Work request.
Whenever the string "stacking" turns up in a line of the data below, copy that line.

Input data.
+++
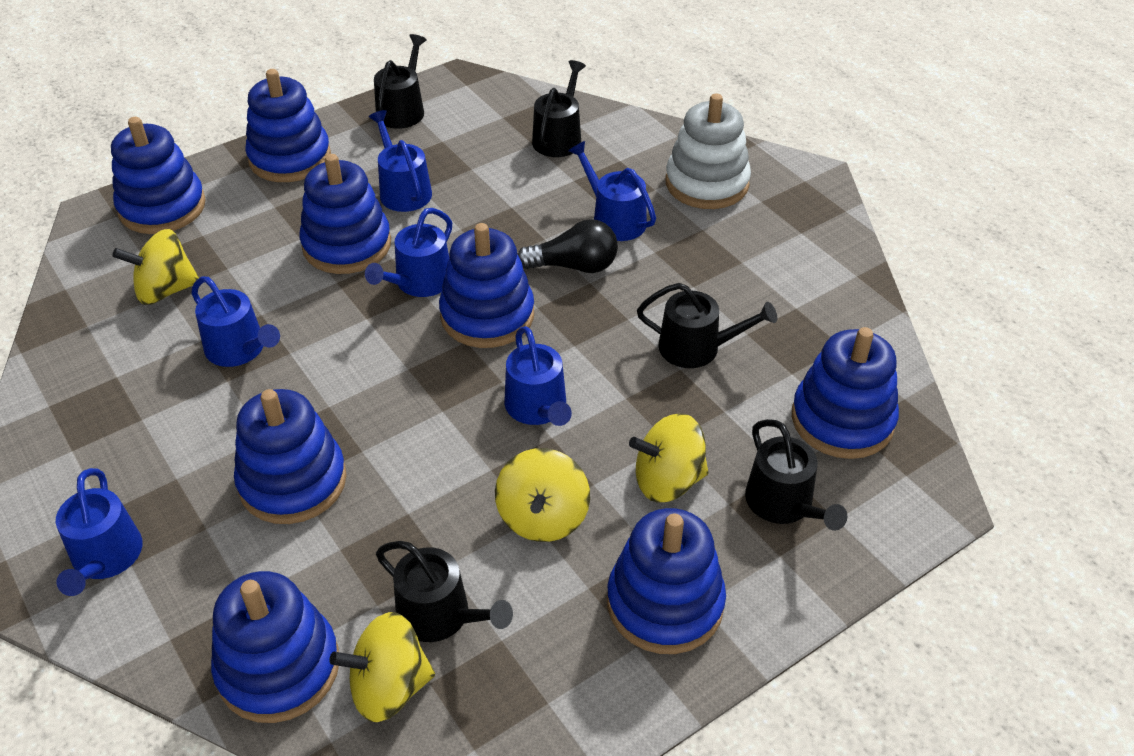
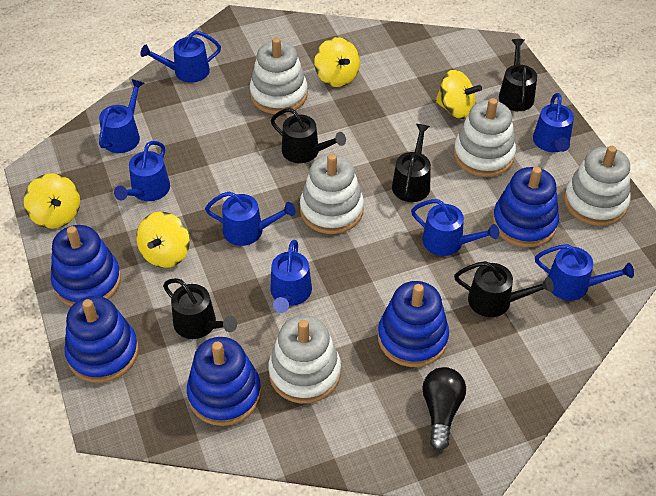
blue stacking toy: 8 -> 5
blue watering can: 6 -> 8
white stacking toy: 1 -> 5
+++
Response.
blue stacking toy: 8 -> 5
white stacking toy: 1 -> 5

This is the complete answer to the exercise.